■ HOW TO COMPLETE THIS TASK ■
Would you retype the listing word for word, skipping its pictures?

SOURCE DATA: Begin

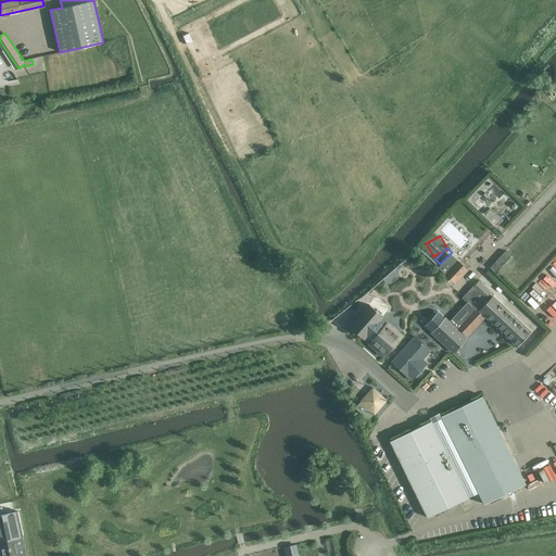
[(512,256),(505,250),(490,266),(496,272),(512,256)]
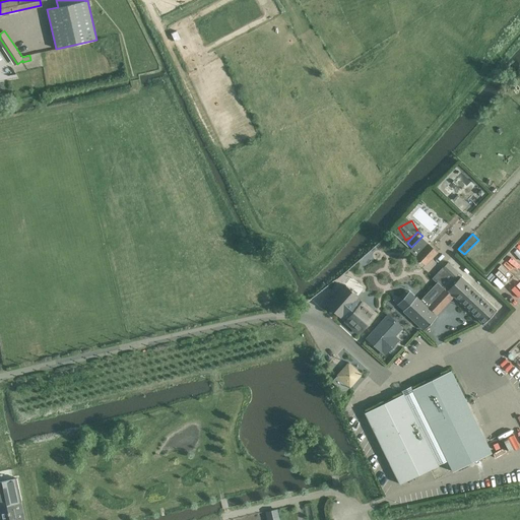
[(410,250),(425,264),(437,251),(423,237),(410,250)]
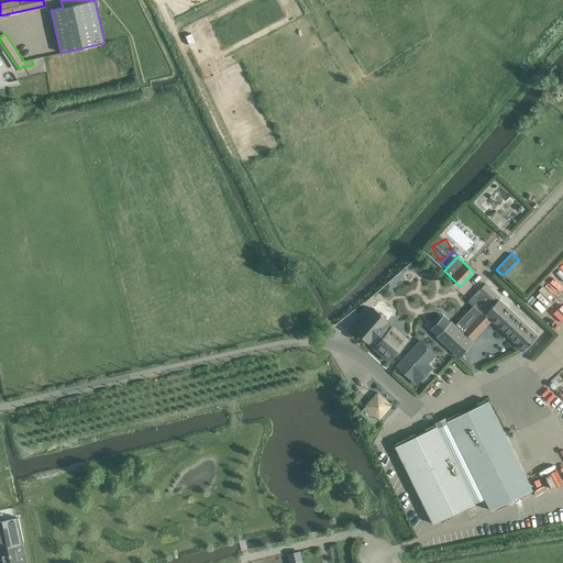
[(473,305),(484,315),(499,298),(485,284),(479,289),(467,299),(473,305)]
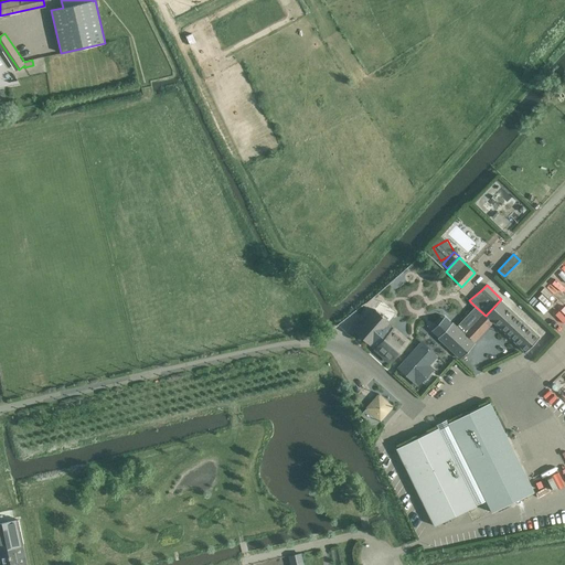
[(492,321),(525,352),(540,337),(501,300),(487,316),(492,321)]
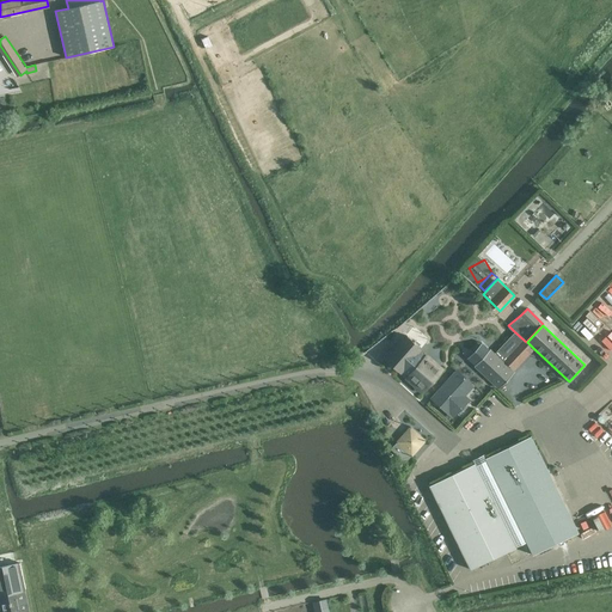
[(514,368),(515,369),(533,348),(526,342),(514,331),(495,352),(514,368)]
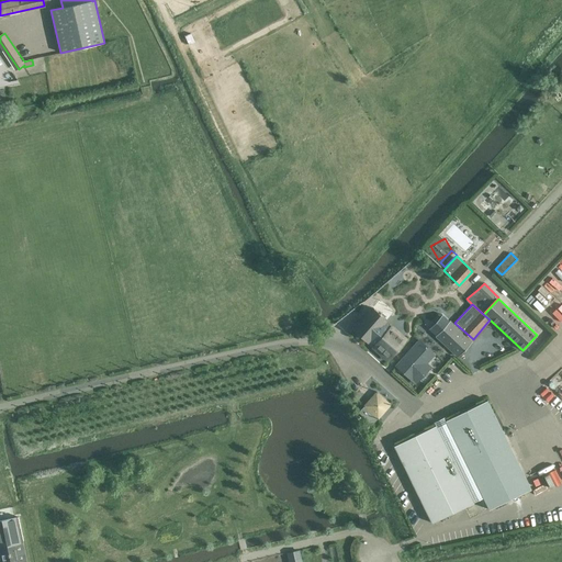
[(397,333),(396,334),(384,323),(386,321),(372,308),(353,329),(359,334),(360,333),(363,336),(362,337),(388,359),(405,339),(397,333)]
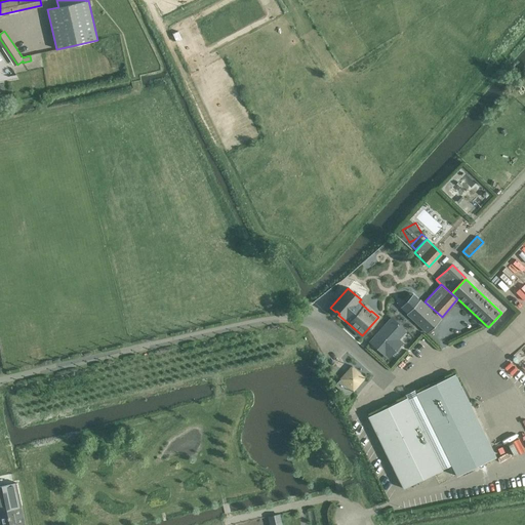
[(413,292),(401,306),(428,332),(441,316),(425,301),(413,292)]
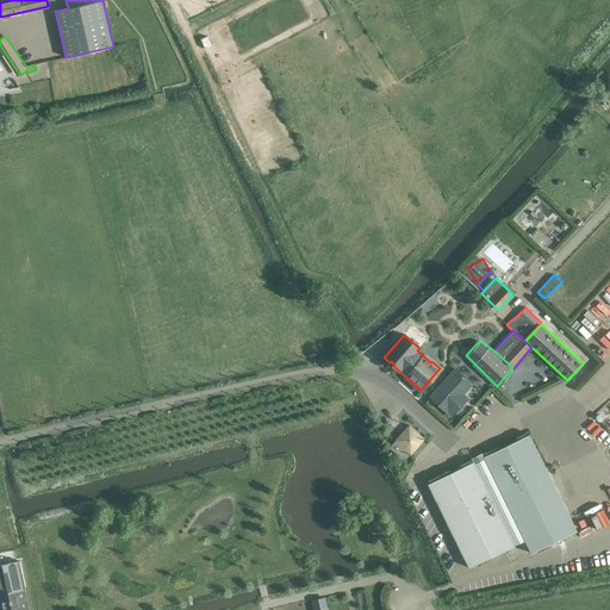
[(471,384),(455,369),(430,397),(446,411),(447,410),(453,415),(464,402),(459,398),(471,384)]
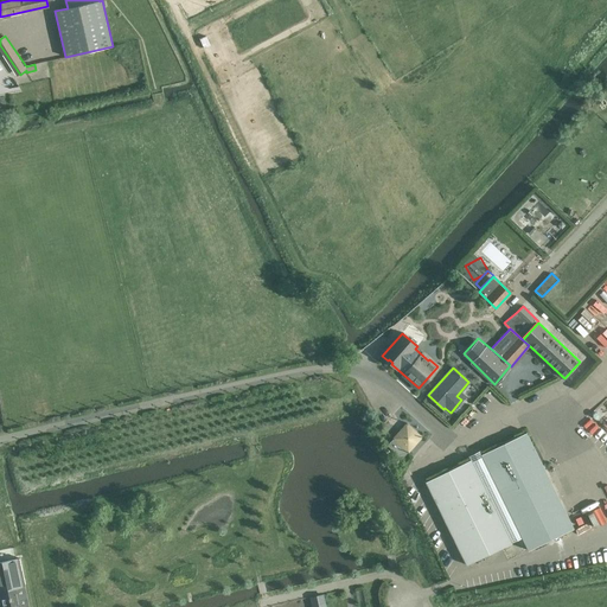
[(393,439),(408,452),(421,436),(407,423),(393,439)]
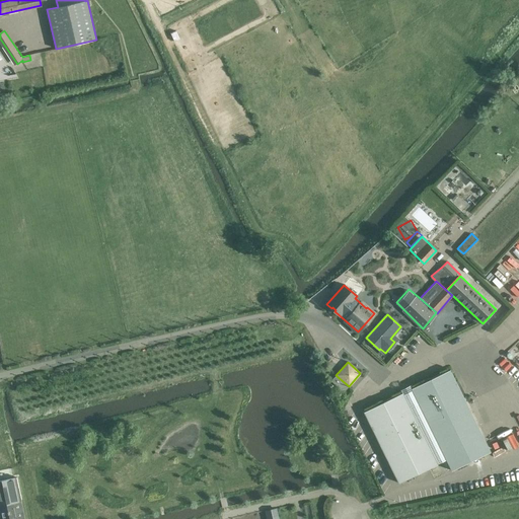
[(411,388),(443,454),(451,470),(491,451),(450,369),(411,388)]
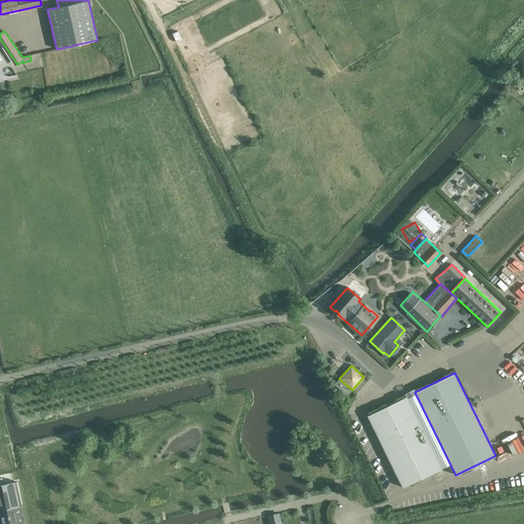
[(367,416),(389,459),(402,487),(442,468),(406,396),(367,416)]
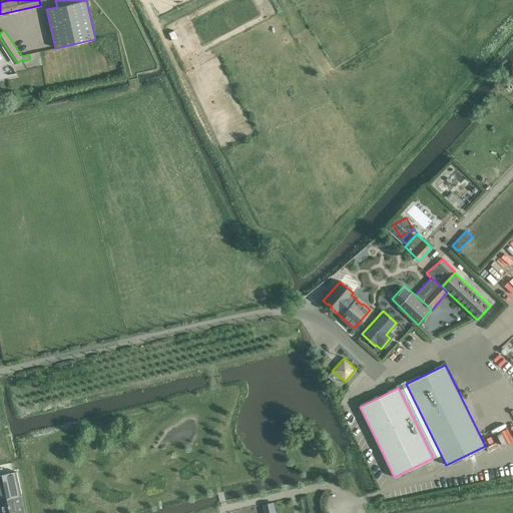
[(482,432),(486,443),(501,437),(497,426),(482,432)]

SOURCE DATA: End

■ ANSWER BELOW ■
[(512,256),(505,250),(490,266),(496,272),(512,256)]
[(410,250),(425,264),(437,251),(423,237),(410,250)]
[(473,305),(484,315),(499,298),(485,284),(479,289),(467,299),(473,305)]
[(492,321),(525,352),(540,337),(501,300),(487,316),(492,321)]
[(514,368),(515,369),(533,348),(526,342),(514,331),(495,352),(514,368)]
[(397,333),(396,334),(384,323),(386,321),(372,308),(353,329),(359,334),(360,333),(363,336),(362,337),(388,359),(405,339),(397,333)]
[(413,292),(401,306),(428,332),(441,316),(425,301),(413,292)]
[(471,384),(455,369),(430,397),(446,411),(447,410),(453,415),(464,402),(459,398),(471,384)]
[(393,439),(408,452),(421,436),(407,423),(393,439)]
[(411,388),(443,454),(451,470),(491,451),(450,369),(411,388)]
[(367,416),(389,459),(402,487),(442,468),(406,396),(367,416)]
[(482,432),(486,443),(501,437),(497,426),(482,432)]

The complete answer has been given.